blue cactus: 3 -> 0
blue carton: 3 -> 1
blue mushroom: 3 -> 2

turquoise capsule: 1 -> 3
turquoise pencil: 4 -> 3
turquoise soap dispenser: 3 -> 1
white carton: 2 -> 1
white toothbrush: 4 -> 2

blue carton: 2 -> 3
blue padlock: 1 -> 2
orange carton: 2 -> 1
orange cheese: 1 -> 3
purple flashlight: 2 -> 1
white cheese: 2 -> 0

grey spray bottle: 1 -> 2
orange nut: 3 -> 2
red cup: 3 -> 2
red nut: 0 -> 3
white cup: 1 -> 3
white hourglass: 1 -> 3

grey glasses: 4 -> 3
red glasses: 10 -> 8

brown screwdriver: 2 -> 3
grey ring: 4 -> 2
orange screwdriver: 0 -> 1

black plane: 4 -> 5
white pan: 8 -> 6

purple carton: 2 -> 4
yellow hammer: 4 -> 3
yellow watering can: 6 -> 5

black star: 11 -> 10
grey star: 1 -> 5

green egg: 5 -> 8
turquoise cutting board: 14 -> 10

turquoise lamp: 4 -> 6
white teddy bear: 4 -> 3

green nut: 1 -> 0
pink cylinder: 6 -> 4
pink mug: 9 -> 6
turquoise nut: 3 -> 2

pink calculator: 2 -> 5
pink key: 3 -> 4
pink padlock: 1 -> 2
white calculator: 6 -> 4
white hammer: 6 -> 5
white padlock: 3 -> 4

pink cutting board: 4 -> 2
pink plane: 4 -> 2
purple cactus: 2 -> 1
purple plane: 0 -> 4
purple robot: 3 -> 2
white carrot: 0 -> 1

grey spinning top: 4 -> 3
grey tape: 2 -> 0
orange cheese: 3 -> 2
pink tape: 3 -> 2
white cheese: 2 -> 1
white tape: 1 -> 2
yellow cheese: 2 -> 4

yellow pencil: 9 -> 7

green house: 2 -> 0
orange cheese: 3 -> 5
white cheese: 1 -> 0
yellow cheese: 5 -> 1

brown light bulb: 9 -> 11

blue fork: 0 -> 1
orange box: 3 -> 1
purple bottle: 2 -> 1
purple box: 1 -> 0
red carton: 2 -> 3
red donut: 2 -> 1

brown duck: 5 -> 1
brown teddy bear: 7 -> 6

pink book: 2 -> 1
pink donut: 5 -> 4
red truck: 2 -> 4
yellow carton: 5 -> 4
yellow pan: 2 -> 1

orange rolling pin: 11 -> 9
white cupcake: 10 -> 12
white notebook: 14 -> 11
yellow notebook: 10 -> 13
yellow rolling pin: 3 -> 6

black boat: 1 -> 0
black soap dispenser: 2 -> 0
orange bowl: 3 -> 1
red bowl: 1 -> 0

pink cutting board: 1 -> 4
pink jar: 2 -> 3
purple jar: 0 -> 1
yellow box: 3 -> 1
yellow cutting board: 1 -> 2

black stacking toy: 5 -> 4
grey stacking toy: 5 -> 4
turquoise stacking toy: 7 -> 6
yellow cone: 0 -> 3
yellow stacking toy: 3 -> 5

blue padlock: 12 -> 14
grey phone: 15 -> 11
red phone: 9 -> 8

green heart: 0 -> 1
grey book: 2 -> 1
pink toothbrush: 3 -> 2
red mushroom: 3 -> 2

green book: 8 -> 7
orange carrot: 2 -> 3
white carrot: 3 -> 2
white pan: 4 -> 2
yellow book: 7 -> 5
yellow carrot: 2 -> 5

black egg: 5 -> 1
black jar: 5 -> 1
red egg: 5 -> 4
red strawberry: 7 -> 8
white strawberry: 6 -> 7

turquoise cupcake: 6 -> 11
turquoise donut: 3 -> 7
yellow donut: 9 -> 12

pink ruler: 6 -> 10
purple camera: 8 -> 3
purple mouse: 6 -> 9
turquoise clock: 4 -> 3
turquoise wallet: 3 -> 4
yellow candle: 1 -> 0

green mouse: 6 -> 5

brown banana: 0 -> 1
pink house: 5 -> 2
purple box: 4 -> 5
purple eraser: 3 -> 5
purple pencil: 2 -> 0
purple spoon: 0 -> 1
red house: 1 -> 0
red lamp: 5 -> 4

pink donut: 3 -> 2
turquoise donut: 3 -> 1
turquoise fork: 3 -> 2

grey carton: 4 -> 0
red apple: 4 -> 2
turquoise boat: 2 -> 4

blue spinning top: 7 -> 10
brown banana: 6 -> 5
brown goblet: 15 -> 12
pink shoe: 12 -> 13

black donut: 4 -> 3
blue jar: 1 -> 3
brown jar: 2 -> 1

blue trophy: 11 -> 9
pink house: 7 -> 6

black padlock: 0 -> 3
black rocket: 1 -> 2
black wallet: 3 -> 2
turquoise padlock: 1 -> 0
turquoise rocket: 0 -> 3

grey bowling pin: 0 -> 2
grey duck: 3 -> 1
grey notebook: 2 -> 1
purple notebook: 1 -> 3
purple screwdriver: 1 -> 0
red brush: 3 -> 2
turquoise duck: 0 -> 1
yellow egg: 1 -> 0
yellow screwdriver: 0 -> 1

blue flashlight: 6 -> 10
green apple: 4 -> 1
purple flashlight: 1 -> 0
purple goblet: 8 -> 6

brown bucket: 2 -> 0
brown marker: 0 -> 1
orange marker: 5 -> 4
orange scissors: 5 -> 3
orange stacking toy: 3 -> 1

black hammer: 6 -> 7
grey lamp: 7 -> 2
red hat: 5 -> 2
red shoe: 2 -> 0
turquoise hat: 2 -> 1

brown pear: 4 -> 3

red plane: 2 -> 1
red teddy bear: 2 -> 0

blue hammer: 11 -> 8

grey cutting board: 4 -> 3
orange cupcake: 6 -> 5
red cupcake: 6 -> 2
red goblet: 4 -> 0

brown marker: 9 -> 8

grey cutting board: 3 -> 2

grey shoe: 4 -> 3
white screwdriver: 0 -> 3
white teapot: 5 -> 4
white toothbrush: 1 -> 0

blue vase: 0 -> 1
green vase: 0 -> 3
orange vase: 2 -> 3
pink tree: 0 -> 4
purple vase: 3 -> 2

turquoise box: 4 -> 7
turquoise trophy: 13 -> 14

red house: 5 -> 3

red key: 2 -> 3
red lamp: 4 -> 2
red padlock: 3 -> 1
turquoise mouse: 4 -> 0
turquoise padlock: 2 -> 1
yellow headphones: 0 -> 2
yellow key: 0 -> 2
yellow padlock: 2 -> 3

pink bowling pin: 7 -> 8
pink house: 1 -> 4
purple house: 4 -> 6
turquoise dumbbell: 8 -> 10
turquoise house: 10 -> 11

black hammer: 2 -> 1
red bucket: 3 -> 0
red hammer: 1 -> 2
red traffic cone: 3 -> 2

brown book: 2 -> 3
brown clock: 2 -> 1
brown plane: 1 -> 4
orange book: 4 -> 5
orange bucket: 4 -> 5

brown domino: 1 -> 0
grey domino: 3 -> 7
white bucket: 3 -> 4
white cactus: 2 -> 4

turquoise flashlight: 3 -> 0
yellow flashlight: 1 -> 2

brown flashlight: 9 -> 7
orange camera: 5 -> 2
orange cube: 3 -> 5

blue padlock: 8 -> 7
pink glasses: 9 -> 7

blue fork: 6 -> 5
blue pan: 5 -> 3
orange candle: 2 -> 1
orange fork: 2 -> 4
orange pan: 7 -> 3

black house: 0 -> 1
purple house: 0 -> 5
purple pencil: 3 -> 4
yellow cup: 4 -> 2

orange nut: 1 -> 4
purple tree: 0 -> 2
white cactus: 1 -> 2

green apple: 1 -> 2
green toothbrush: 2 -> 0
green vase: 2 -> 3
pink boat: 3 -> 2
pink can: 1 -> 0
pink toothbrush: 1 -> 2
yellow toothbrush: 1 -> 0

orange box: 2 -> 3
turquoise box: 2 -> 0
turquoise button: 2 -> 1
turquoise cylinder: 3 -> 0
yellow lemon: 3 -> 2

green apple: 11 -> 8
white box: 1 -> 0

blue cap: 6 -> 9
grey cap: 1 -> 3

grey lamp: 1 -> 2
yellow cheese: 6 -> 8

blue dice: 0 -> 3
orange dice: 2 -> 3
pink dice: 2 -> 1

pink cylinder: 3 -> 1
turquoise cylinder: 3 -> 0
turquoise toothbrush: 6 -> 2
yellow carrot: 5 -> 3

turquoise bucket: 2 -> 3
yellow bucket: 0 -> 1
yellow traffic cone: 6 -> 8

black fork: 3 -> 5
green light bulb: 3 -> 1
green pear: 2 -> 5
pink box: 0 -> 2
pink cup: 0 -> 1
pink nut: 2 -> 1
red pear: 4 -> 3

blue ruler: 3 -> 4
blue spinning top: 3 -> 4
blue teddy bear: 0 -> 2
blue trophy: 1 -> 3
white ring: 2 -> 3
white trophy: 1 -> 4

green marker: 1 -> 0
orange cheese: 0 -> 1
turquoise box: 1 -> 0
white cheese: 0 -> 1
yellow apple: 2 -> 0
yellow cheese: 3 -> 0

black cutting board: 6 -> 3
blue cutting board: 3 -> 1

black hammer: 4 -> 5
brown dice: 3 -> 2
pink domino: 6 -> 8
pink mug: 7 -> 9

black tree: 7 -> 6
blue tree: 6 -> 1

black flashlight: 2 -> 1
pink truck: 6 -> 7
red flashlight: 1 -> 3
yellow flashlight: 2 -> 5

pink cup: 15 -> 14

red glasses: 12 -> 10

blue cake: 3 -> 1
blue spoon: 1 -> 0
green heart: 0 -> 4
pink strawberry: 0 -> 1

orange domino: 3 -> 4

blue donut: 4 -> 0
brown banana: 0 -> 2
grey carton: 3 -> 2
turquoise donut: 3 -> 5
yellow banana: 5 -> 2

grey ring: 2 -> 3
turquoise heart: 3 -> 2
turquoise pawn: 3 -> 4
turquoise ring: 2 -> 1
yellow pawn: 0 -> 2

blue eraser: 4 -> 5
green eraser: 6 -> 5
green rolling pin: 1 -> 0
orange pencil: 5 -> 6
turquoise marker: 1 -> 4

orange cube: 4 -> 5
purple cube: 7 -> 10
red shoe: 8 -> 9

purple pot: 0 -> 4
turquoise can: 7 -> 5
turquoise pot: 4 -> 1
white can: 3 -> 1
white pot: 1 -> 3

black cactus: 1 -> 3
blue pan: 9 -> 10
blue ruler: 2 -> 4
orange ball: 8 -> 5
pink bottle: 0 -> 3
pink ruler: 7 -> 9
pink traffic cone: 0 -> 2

•••

### Task prompt:
Above are the records; copy exactly the lines from the line with "black hammer: 4 -> 5" through the line with "yellow pawn: 0 -> 2", both included.

### Answer section:
black hammer: 4 -> 5
brown dice: 3 -> 2
pink domino: 6 -> 8
pink mug: 7 -> 9

black tree: 7 -> 6
blue tree: 6 -> 1

black flashlight: 2 -> 1
pink truck: 6 -> 7
red flashlight: 1 -> 3
yellow flashlight: 2 -> 5

pink cup: 15 -> 14

red glasses: 12 -> 10

blue cake: 3 -> 1
blue spoon: 1 -> 0
green heart: 0 -> 4
pink strawberry: 0 -> 1

orange domino: 3 -> 4

blue donut: 4 -> 0
brown banana: 0 -> 2
grey carton: 3 -> 2
turquoise donut: 3 -> 5
yellow banana: 5 -> 2

grey ring: 2 -> 3
turquoise heart: 3 -> 2
turquoise pawn: 3 -> 4
turquoise ring: 2 -> 1
yellow pawn: 0 -> 2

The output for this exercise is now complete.